§ EXERCISE DIRECTIONS:
Could you return the listing below exactly, with every line intact?

§ EXERCISE DATA:
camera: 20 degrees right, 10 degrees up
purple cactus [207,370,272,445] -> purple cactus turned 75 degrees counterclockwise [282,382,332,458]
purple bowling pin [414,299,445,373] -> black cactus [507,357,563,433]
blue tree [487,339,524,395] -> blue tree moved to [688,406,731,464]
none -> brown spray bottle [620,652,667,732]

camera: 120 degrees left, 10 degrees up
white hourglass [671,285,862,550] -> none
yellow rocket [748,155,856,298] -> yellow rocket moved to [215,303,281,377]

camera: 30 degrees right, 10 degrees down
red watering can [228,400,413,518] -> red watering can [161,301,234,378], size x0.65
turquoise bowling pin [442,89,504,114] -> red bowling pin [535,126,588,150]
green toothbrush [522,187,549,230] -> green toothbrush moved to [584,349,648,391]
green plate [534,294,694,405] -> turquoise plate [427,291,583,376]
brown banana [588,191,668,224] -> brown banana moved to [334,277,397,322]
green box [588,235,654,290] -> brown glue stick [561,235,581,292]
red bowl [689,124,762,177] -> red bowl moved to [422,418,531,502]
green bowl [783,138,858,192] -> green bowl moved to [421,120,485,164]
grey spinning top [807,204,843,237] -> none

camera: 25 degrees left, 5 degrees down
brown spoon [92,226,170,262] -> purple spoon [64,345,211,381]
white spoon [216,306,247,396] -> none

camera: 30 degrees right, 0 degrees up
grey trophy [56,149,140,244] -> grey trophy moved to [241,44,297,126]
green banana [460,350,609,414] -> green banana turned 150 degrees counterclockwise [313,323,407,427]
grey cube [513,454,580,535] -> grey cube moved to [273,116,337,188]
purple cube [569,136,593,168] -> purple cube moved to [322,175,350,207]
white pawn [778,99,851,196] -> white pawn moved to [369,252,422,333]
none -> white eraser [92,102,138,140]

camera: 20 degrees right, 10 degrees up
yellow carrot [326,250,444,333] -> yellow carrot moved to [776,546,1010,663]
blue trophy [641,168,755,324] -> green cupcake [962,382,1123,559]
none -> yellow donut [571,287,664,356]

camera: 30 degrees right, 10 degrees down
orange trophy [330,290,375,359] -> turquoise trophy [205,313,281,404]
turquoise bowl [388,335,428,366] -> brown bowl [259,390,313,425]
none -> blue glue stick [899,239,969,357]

§ RESPONSE TO THE EXERCISE:
camera: 20 degrees right, 10 degrees up
purple cactus [207,370,272,445] -> purple cactus turned 75 degrees counterclockwise [282,382,332,458]
purple bowling pin [414,299,445,373] -> black cactus [507,357,563,433]
blue tree [487,339,524,395] -> blue tree moved to [688,406,731,464]
none -> brown spray bottle [620,652,667,732]

camera: 120 degrees left, 10 degrees up
white hourglass [671,285,862,550] -> none
yellow rocket [748,155,856,298] -> yellow rocket moved to [215,303,281,377]

camera: 30 degrees right, 10 degrees down
red watering can [228,400,413,518] -> red watering can [161,301,234,378], size x0.65
turquoise bowling pin [442,89,504,114] -> red bowling pin [535,126,588,150]
green toothbrush [522,187,549,230] -> green toothbrush moved to [584,349,648,391]
green plate [534,294,694,405] -> turquoise plate [427,291,583,376]
brown banana [588,191,668,224] -> brown banana moved to [334,277,397,322]
green box [588,235,654,290] -> brown glue stick [561,235,581,292]
red bowl [689,124,762,177] -> red bowl moved to [422,418,531,502]
green bowl [783,138,858,192] -> green bowl moved to [421,120,485,164]
grey spinning top [807,204,843,237] -> none

camera: 25 degrees left, 5 degrees down
brown spoon [92,226,170,262] -> purple spoon [64,345,211,381]
white spoon [216,306,247,396] -> none

camera: 30 degrees right, 0 degrees up
grey trophy [56,149,140,244] -> grey trophy moved to [241,44,297,126]
green banana [460,350,609,414] -> green banana turned 150 degrees counterclockwise [313,323,407,427]
grey cube [513,454,580,535] -> grey cube moved to [273,116,337,188]
purple cube [569,136,593,168] -> purple cube moved to [322,175,350,207]
white pawn [778,99,851,196] -> white pawn moved to [369,252,422,333]
none -> white eraser [92,102,138,140]

camera: 20 degrees right, 10 degrees up
yellow carrot [326,250,444,333] -> yellow carrot moved to [776,546,1010,663]
blue trophy [641,168,755,324] -> green cupcake [962,382,1123,559]
none -> yellow donut [571,287,664,356]

camera: 30 degrees right, 10 degrees down
orange trophy [330,290,375,359] -> turquoise trophy [205,313,281,404]
turquoise bowl [388,335,428,366] -> brown bowl [259,390,313,425]
none -> blue glue stick [899,239,969,357]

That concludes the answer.